# Problem statement
Express the notation in every item below as a JSON list of strings, with each string holding one line and blank lines left out. Leave the pictures out of the answer.

# Records to process
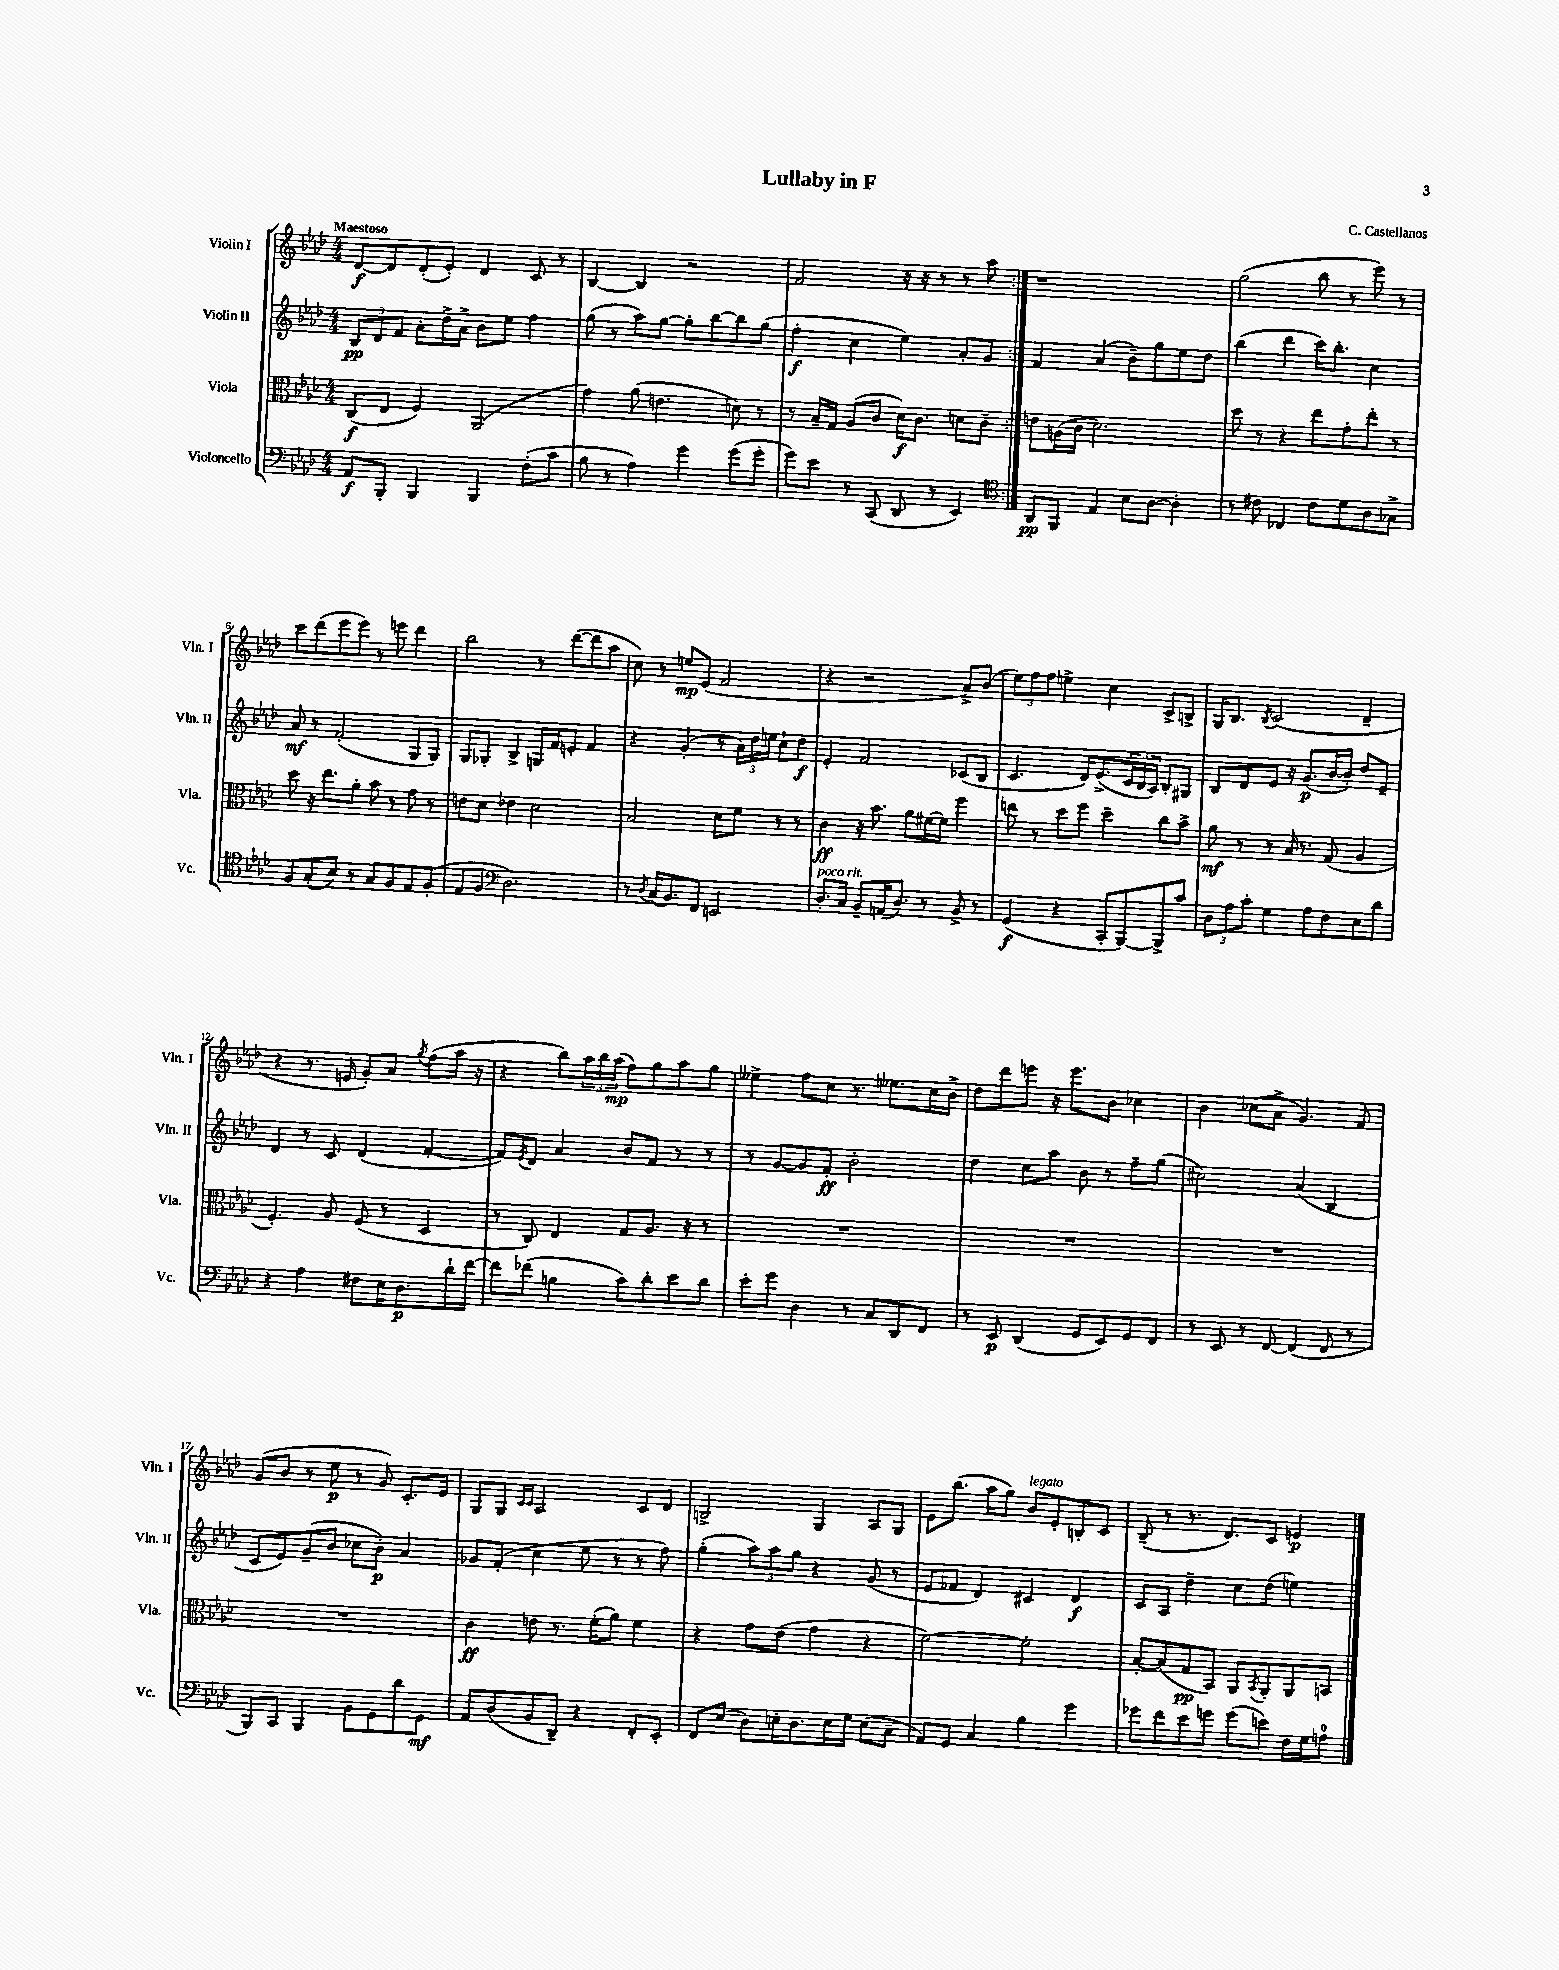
\header { title = "Lullaby in F" composer = "C. Castellanos" }
<<
\new StaffGroup <<
\new Staff = "s0" \with { instrumentName = "Violin I" shortInstrumentName = "Vln. I" } {
    \clef treble \key aes \major \numericTimeSignature \time 4/4 \tempo "Maestoso"
    \repeat volta 2 { des'8~\f des'8 des'8-.( ees'8-.) des'4 c'8 r8 |
    bes4~ bes4 r2 |
    f'2 r16 r16 r8 r8 aes''8 | }
    r1 |
    g''2( bes''8 r8 ees'''8) r8 |
    c'''8 des'''8( ees'''8 ees'''8) r8 e'''8 des'''4 |
    bes''2 r8 des'''8~( des'''8 aes''8 |
    c''8) r8 e''8\mp ees'8( f'2 |
    r4 r2 aes'8->) bes'8( |
    \tuplet 3/2 { ees''8) f''8 f''8 } e''4-> c''4 c'8-> b8-> |
    g16 bes8. \acciaccatura { bes8 } c'2( des'4-- |
    r4 r8. e'16 g'8-.) aes'8 \acciaccatura { g''8 } f''8( aes''16 r16 |
    r4 bes''8) \tuplet 3/2 { aes''16 bes''16 aes''16\mp( } f''8) g''8 aes''8 g''8 |
    eeses''4-> f''8 c''8 r8. ees''8. c''16 bes'16-> |
    des''8 des'''8 e'''8 r16 e'''8. bes'8 ces''4 |
    bes'4 ces''8( aes'8-> g'4.) f'8 |
    g'8( bes'8 r8 ees''8\p r8 g'8) c'8.-. ees'16 |
    g8 g8 \grace { c'16 c'16 } aes2 c'8 des'8 |
    b2-> g4 aes8 g8 |
    ees'8 bes''8.( aes''16 g''8) bes'8^\markup { \italic "legato" } ees'8-. b8-. c'8 |
    bes8--( r8 r8. des'8.) c'8 e'4\p \bar "|." |
}
\new Staff = "s1" \with { instrumentName = "Violin II" shortInstrumentName = "Vln. II" } {
    \clef treble \key aes \major \numericTimeSignature \time 4/4
    \repeat volta 2 { \tuplet 3/2 { bes8\pp des'8 f'8 } aes'8-. des''16-> aes'16-> bes'8 ees''8 f''4 |
    g''8( r8 aes''8) g''8~ g''8-. bes''8~ bes''8 g''8( |
    f''4-.\f c''4 ees''4) aes'8-. g'8 | }
    f'4 aes'4( bes'8--) g''8 ees''8 des''8 |
    bes''4( des'''4 c'''16) bes''8.-. c''4 |
    aes'8\mf r8 f'2-.( g8 g8) |
    g8 ges8-. bes4-> g16 f'16 e'8-. f'4 |
    r4 g'4-.( r8 \tuplet 3/2 { aes'16) des''16 e''16 } c''8-! des''8\f |
    ees'4-. f'2 ces'8( bes8 |
    c'4. des'16) ees'8.->( \tuplet 3/2 { c'16 bes16 aes16) } bes8-. gis8 |
    bes8 des'8 ees'8 r16 g'8.\p( bes'16~ bes'16-.) des''8 ees'8-- |
    des'4 r8 c'8 des'4( f'4~-. |
    f'8) \acciaccatura { ees'8 } des'8 aes'4 bes'8 f'8 r8 r8 |
    r8 g'8~ g'8 f'8-.\ff bes'2-. |
    des''4 c''8 aes''8 bes'8 r8 f''8-- g''8( |
    cis''2) aes'4( bes4 |
    c'8 ees'8) g'8--( bes'8 ces''8 bes'8-.\p) aes'4 |
    ges'8 f'8-.( c''4 ees''8 r8 r8 f''8) |
    g''4-.( \tuplet 3/2 { aes''8) aes''8 g''8 } r4 g'8( r8 |
    ees'8 fes'8 des'4) cis'4 des'4\f |
    c'8 aes8 des''4-- c''8 des''8( e''4) \bar "|." |
}
\new Staff = "s2" \with { instrumentName = "Viola" shortInstrumentName = "Vla." } {
    \clef alto \key aes \major \numericTimeSignature \time 4/4
    \repeat volta 2 { c8\f( ees8 f4) aes,2( |
    g'4) aes'8( e'4. d'8) r8 |
    r8 bes16-- g16 aes8( c'8 des'16\f) c'8. d'8 c'8-- | }
    e'8 a16( c'16 des'2.) |
    des''8 r8 r4 ees''8 g'8-. ees''8-. r8 |
    des''8 r16 ees''8. aes'8-. bes'8 r8 g'8 r8 |
    e'8 des'8 ees'4 des'2 |
    bes2 des'8 f'8 r8 r8 |
    c'4\ff r16 bes'8. aes'8 fis'16~ fis'16 f''4 |
    e''8 r8 des''8 f''8 des''4-- c''8 bes'8-> |
    aes'8\mf r8 r8 bes16 r8. g8( aes4 |
    f4.-.) aes8 f8( r8 des4 |
    r8 c8) ees4 g8 aes8. r16 r8 |
    R1 |
    R1 |
    R1 |
    R1 |
    c'4\ff e'8 r8. f'16-.( aes'8) f'4 |
    r4 g'8 ees'8( g'4 r4 |
    f'2~) f'2-. |
    bes8~-. bes8( g8\pp bes,8) aes,8 \acciaccatura { bes,8 } aes,8-. aes,8 b,8 \bar "|." |
}
\new Staff = "s3" \with { instrumentName = "Violoncello" shortInstrumentName = "Vc." } {
    \clef bass \key aes \major \numericTimeSignature \time 4/4
    \repeat volta 2 { aes,8\f bes,,8-. bes,,4 bes,,4 f8-.( c'8 |
    bes8 r8 aes4) g'4 g'8( g'8-. |
    g'8) ees'8 r8 c,8( des,8 r8 ees,4) | }
    \clef tenor aes,8\pp f,8 ees4 bes8 aes8~ aes4-. |
    r8 cis'8 ces4 cis'8 des'8 aes8 ges8-> |
    f8 g8-.( bes8) r8 g8 f8 ees8 f8-.( |
    ees8 f8 \clef bass des2.) |
    r8 \acciaccatura { des8 } c16( bes,8.) f,8 e,2 |
    des8.-.^\markup { \italic "poco rit." } c16 bes,8-- a,16( des8.) r8 bes,8-> r8 |
    g,4\f( r4 c,8-. bes,,8~) bes,,8-> c'8 |
    \tuplet 3/2 { des8 aes8 c'8-. } g4 aes8 f8 ees8 des'8 |
    r4 aes4 fis8 ees16 des8.\p des'16-! f'16~ |
    f'8 fes'8( b4 c'8) des'8-. ees'8 des'8 |
    ees'8-. g'8 des4 r8 c8 des,8 f,8 |
    r8 ees,8\p des,4( g,8 ees,8) g,8 f,8 |
    r8 ees,8 r8 f,8~ f,4( f,8 r8 |
    bes,,8) c,8 bes,,4 bes,8 g,8 des'8 g,8\mf |
    aes,8 des8( bes,8 des,8--) r4 f,8-. ees,8-. |
    f,8 ees8( des8) e16-. des8. e16 g16 e8( c8-- |
    aes,8) g,8 c4 bes4 g'4 |
    ges'8 f'8 ees'8 g'8 g'8( e'8) f16 g16 a8-0 \bar "|." |
}
>>
>>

# Answer to this task
[
  "\\header { title = \"Lullaby in F\" composer = \"C. Castellanos\" }",
  "<<",
  "\\new StaffGroup <<",
  "\\new Staff = \"s0\" \\with { instrumentName = \"Violin I\" shortInstrumentName = \"Vln. I\" } {",
  "    \\clef treble \\key aes \\major \\numericTimeSignature \\time 4/4 \\tempo \"Maestoso\"",
  "    \\repeat volta 2 { des'8~\\f des'8 des'8-.( ees'8-.) des'4 c'8 r8 |",
  "    bes4~ bes4 r2 |",
  "    f'2 r16 r16 r8 r8 aes''8 | }",
  "    r1 |",
  "    g''2( bes''8 r8 ees'''8) r8 |",
  "    c'''8 des'''8( ees'''8 ees'''8) r8 e'''8 des'''4 |",
  "    bes''2 r8 des'''8~( des'''8 aes''8 |",
  "    c''8) r8 e''8\\mp ees'8( f'2 |",
  "    r4 r2 aes'8->) bes'8( |",
  "    \\tuplet 3/2 { ees''8) f''8 f''8 } e''4-> c''4 c'8-> b8-> |",
  "    g16 bes8. \\acciaccatura { bes8 } c'2( des'4-- |",
  "    r4 r8. e'16 g'8-.) aes'8 \\acciaccatura { g''8 } f''8( aes''16 r16 |",
  "    r4 bes''8) \\tuplet 3/2 { aes''16 bes''16 aes''16\\mp( } f''8) g''8 aes''8 g''8 |",
  "    eeses''4-> f''8 c''8 r8. ees''8. c''16 bes'16-> |",
  "    des''8 des'''8 e'''8 r16 e'''8. bes'8 ces''4 |",
  "    bes'4 ces''8( aes'8-> g'4.) f'8 |",
  "    g'8( bes'8 r8 ees''8\\p r8 g'8) c'8.-. ees'16 |",
  "    g8 g8 \\grace { c'16 c'16 } aes2 c'8 des'8 |",
  "    b2-> g4 aes8 g8 |",
  "    ees'8 bes''8.( aes''16 g''8) bes'8^\\markup { \\italic \"legato\" } ees'8-. b8-. c'8 |",
  "    bes8--( r8 r8. des'8.) c'8 e'4\\p \\bar \"|.\" |",
  "}",
  "\\new Staff = \"s1\" \\with { instrumentName = \"Violin II\" shortInstrumentName = \"Vln. II\" } {",
  "    \\clef treble \\key aes \\major \\numericTimeSignature \\time 4/4",
  "    \\repeat volta 2 { \\tuplet 3/2 { bes8\\pp des'8 f'8 } aes'8-. des''16-> aes'16-> bes'8 ees''8 f''4 |",
  "    g''8( r8 aes''8) g''8~ g''8-. bes''8~ bes''8 g''8( |",
  "    f''4-.\\f c''4 ees''4) aes'8-. g'8 | }",
  "    f'4 aes'4( bes'8--) g''8 ees''8 des''8 |",
  "    bes''4( des'''4 c'''16) bes''8.-. c''4 |",
  "    aes'8\\mf r8 f'2-.( g8 g8) |",
  "    g8 ges8-. bes4-> g16 f'16 e'8-. f'4 |",
  "    r4 g'4-.( r8 \\tuplet 3/2 { aes'16) des''16 e''16 } c''8-! des''8\\f |",
  "    ees'4-. f'2 ces'8( bes8 |",
  "    c'4. des'16) ees'8.->( \\tuplet 3/2 { c'16 bes16 aes16) } bes8-. gis8 |",
  "    bes8 des'8 ees'8 r16 g'8.\\p( bes'16~ bes'16-.) des''8 ees'8-- |",
  "    des'4 r8 c'8 des'4( f'4~-. |",
  "    f'8) \\acciaccatura { ees'8 } des'8 aes'4 bes'8 f'8 r8 r8 |",
  "    r8 g'8~ g'8 f'8-.\\ff bes'2-. |",
  "    des''4 c''8 aes''8 bes'8 r8 f''8-- g''8( |",
  "    cis''2) aes'4( bes4 |",
  "    c'8 ees'8) g'8--( bes'8 ces''8 bes'8-.\\p) aes'4 |",
  "    ges'8 f'8-.( c''4 ees''8 r8 r8 f''8) |",
  "    g''4-.( \\tuplet 3/2 { aes''8) aes''8 g''8 } r4 g'8( r8 |",
  "    ees'8 fes'8 des'4) cis'4 des'4\\f |",
  "    c'8 aes8 des''4-- c''8 des''8( e''4) \\bar \"|.\" |",
  "}",
  "\\new Staff = \"s2\" \\with { instrumentName = \"Viola\" shortInstrumentName = \"Vla.\" } {",
  "    \\clef alto \\key aes \\major \\numericTimeSignature \\time 4/4",
  "    \\repeat volta 2 { c8\\f( ees8 f4) aes,2( |",
  "    g'4) aes'8( e'4. d'8) r8 |",
  "    r8 bes16-- g16 aes8( c'8 des'16\\f) c'8. d'8 c'8-- | }",
  "    e'8 a16( c'16 des'2.) |",
  "    des''8 r8 r4 ees''8 g'8-. ees''8-. r8 |",
  "    des''8 r16 ees''8. aes'8-. bes'8 r8 g'8 r8 |",
  "    e'8 des'8 ees'4 des'2 |",
  "    bes2 des'8 f'8 r8 r8 |",
  "    c'4\\ff r16 bes'8. aes'8 fis'16~ fis'16 f''4 |",
  "    e''8 r8 des''8 f''8 des''4-- c''8 bes'8-> |",
  "    aes'8\\mf r8 r8 bes16 r8. g8( aes4 |",
  "    f4.-.) aes8 f8( r8 des4 |",
  "    r8 c8) ees4 g8 aes8. r16 r8 |",
  "    R1 |",
  "    R1 |",
  "    R1 |",
  "    R1 |",
  "    c'4\\ff e'8 r8. f'16-.( aes'8) f'4 |",
  "    r4 g'8 ees'8( g'4 r4 |",
  "    f'2~) f'2-. |",
  "    bes8~-. bes8( g8\\pp bes,8) aes,8 \\acciaccatura { bes,8 } aes,8-. aes,8 b,8 \\bar \"|.\" |",
  "}",
  "\\new Staff = \"s3\" \\with { instrumentName = \"Violoncello\" shortInstrumentName = \"Vc.\" } {",
  "    \\clef bass \\key aes \\major \\numericTimeSignature \\time 4/4",
  "    \\repeat volta 2 { aes,8\\f bes,,8-. bes,,4 bes,,4 f8-.( c'8 |",
  "    bes8 r8 aes4) g'4 g'8( g'8-. |",
  "    g'8) ees'8 r8 c,8( des,8 r8 ees,4) | }",
  "    \\clef tenor aes,8\\pp f,8 ees4 bes8 aes8~ aes4-. |",
  "    r8 cis'8 ces4 cis'8 des'8 aes8 ges8-> |",
  "    f8 g8-.( bes8) r8 g8 f8 ees8 f8-.( |",
  "    ees8 f8 \\clef bass des2.) |",
  "    r8 \\acciaccatura { des8 } c16( bes,8.) f,8 e,2 |",
  "    des8.-.^\\markup { \\italic \"poco rit.\" } c16 bes,8-- a,16( des8.) r8 bes,8-> r8 |",
  "    g,4\\f( r4 c,8-. bes,,8~) bes,,8-> c'8 |",
  "    \\tuplet 3/2 { des8 aes8 c'8-. } g4 aes8 f8 ees8 des'8 |",
  "    r4 aes4 fis8 ees16 des8.\\p des'16-! f'16~ |",
  "    f'8 fes'8( b4 c'8) des'8-. ees'8 des'8 |",
  "    ees'8-. g'8 des4 r8 c8 des,8 f,8 |",
  "    r8 ees,8\\p des,4( g,8 ees,8) g,8 f,8 |",
  "    r8 ees,8 r8 f,8~ f,4( f,8 r8 |",
  "    bes,,8) c,8 bes,,4 bes,8 g,8 des'8 g,8\\mf |",
  "    aes,8 des8( bes,8 des,8--) r4 f,8-. ees,8-. |",
  "    f,8 ees8( des8) e16-. des8. e16 g16 e8( c8-- |",
  "    aes,8) g,8 c4 bes4 g'4 |",
  "    ges'8 f'8 ees'8 g'8 g'8( e'8) f16 g16 a8-0 \\bar \"|.\" |",
  "}",
  ">>",
  ">>"
]